(INPUT DATA)

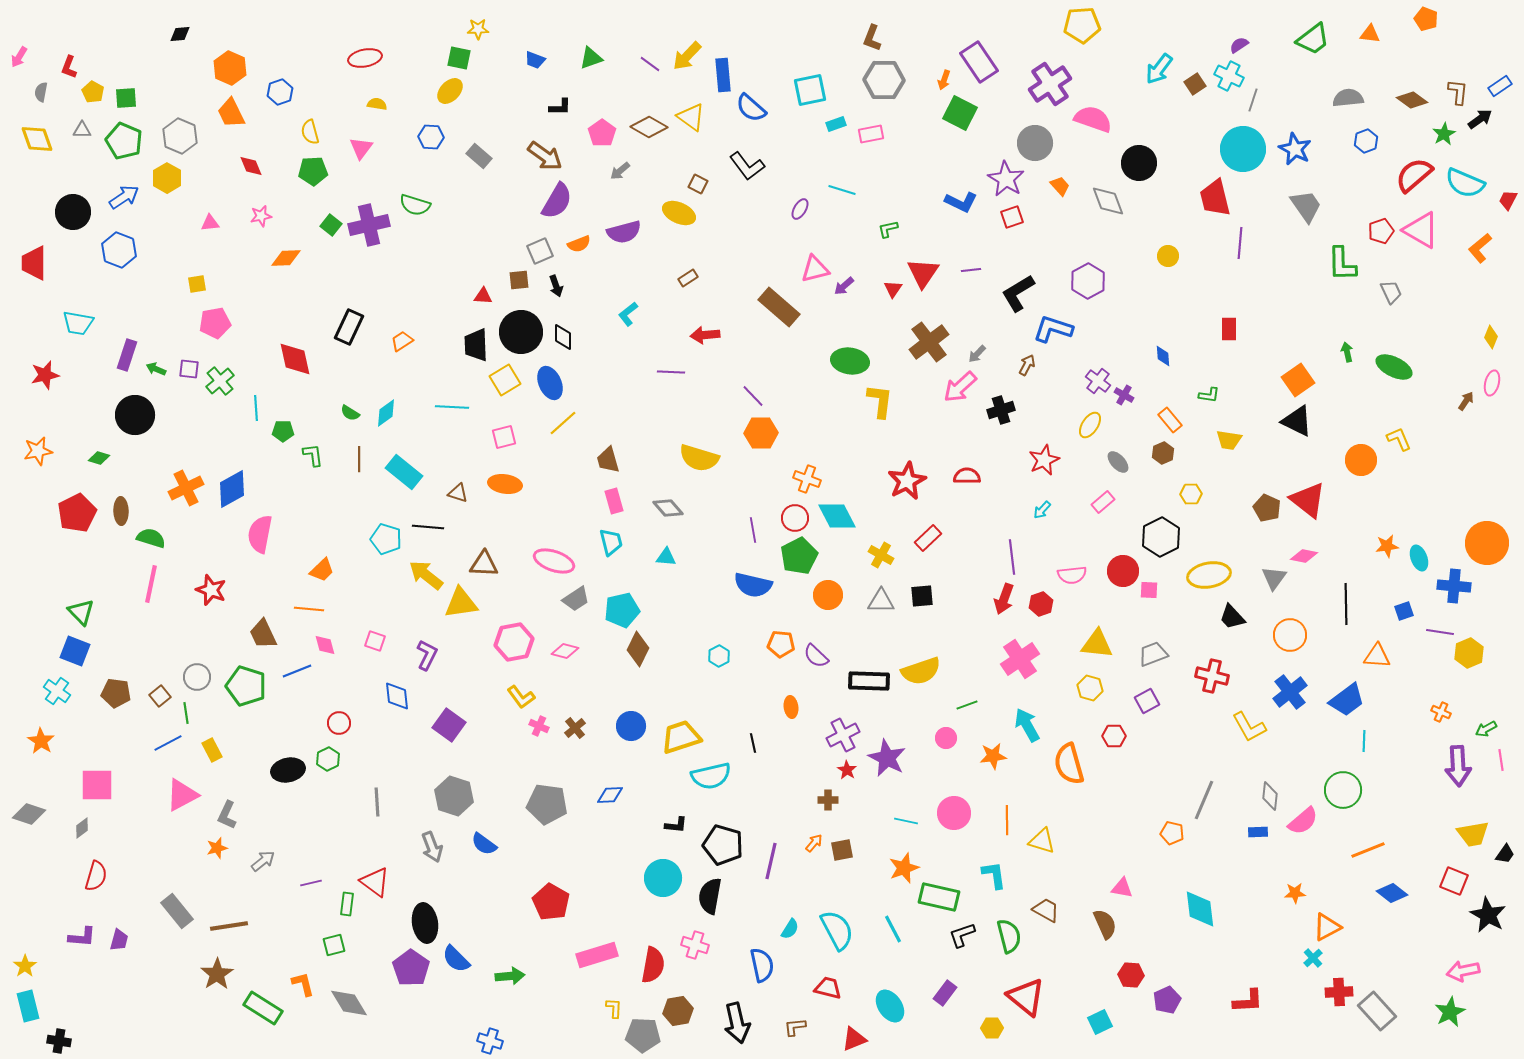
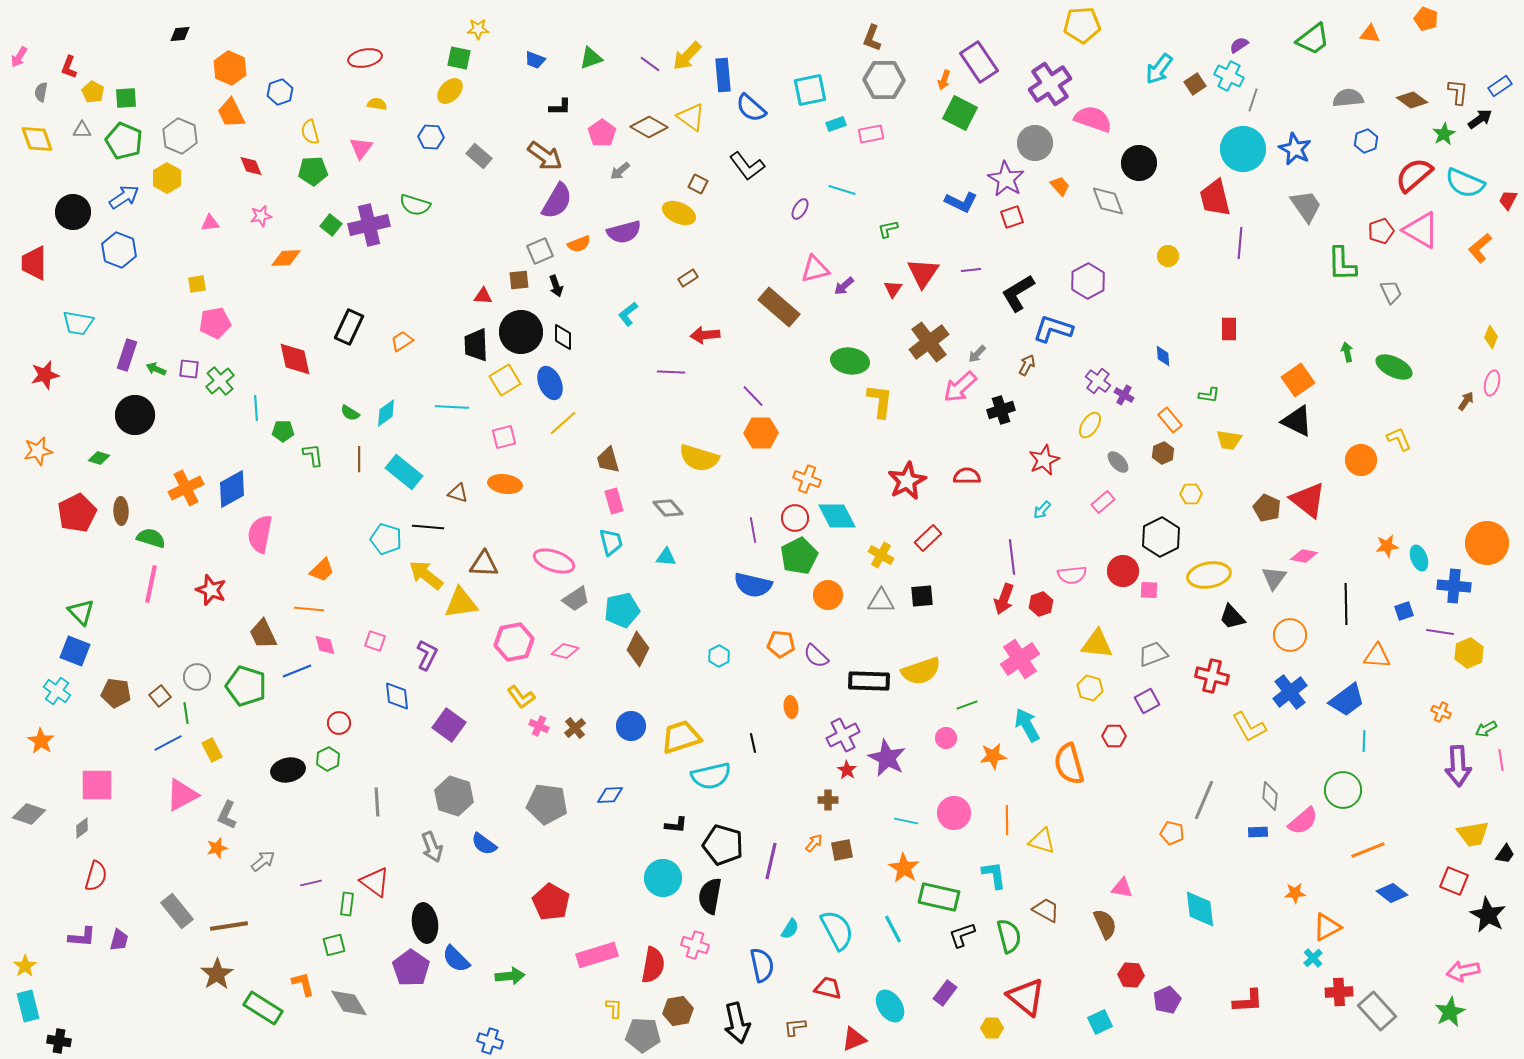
orange star at (904, 868): rotated 20 degrees counterclockwise
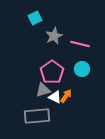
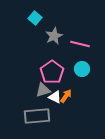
cyan square: rotated 24 degrees counterclockwise
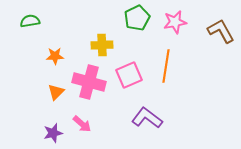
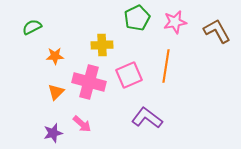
green semicircle: moved 2 px right, 6 px down; rotated 18 degrees counterclockwise
brown L-shape: moved 4 px left
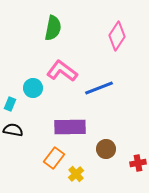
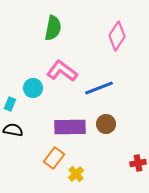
brown circle: moved 25 px up
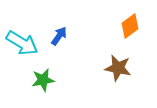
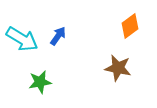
blue arrow: moved 1 px left
cyan arrow: moved 4 px up
green star: moved 3 px left, 2 px down
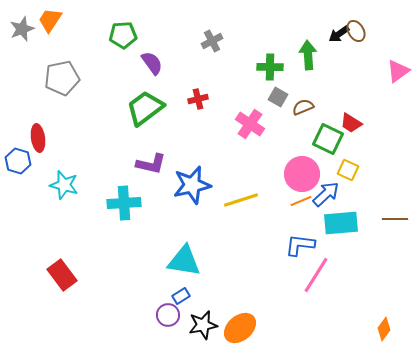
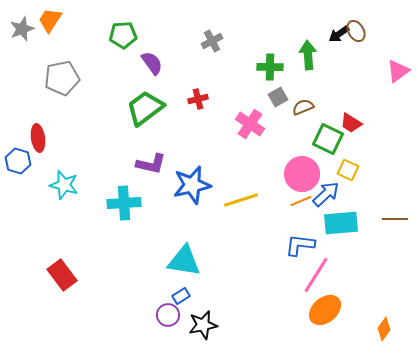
gray square: rotated 30 degrees clockwise
orange ellipse: moved 85 px right, 18 px up
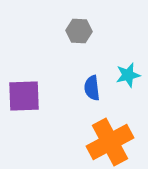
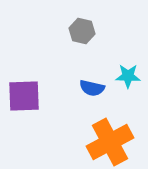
gray hexagon: moved 3 px right; rotated 10 degrees clockwise
cyan star: moved 1 px down; rotated 15 degrees clockwise
blue semicircle: rotated 70 degrees counterclockwise
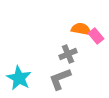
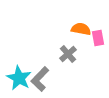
pink rectangle: moved 2 px right, 2 px down; rotated 28 degrees clockwise
gray cross: rotated 18 degrees counterclockwise
gray L-shape: moved 20 px left; rotated 25 degrees counterclockwise
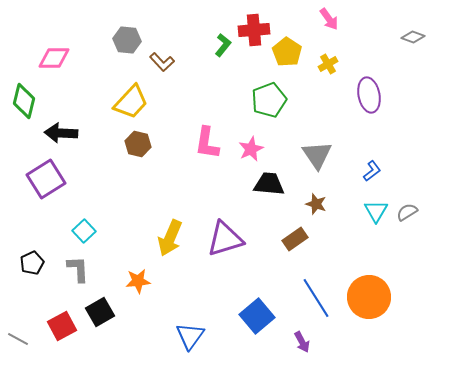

(End INPUT DATA)

- [WORK INSTRUCTIONS]:
Every line from the one with "pink rectangle: moved" to the end of the records above should be restated word for word, and no picture belongs in the copy.

- [PROBLEM SOLUTION]:
pink rectangle: moved 2 px right, 2 px down; rotated 28 degrees clockwise
gray cross: rotated 18 degrees counterclockwise
gray L-shape: moved 20 px left; rotated 25 degrees counterclockwise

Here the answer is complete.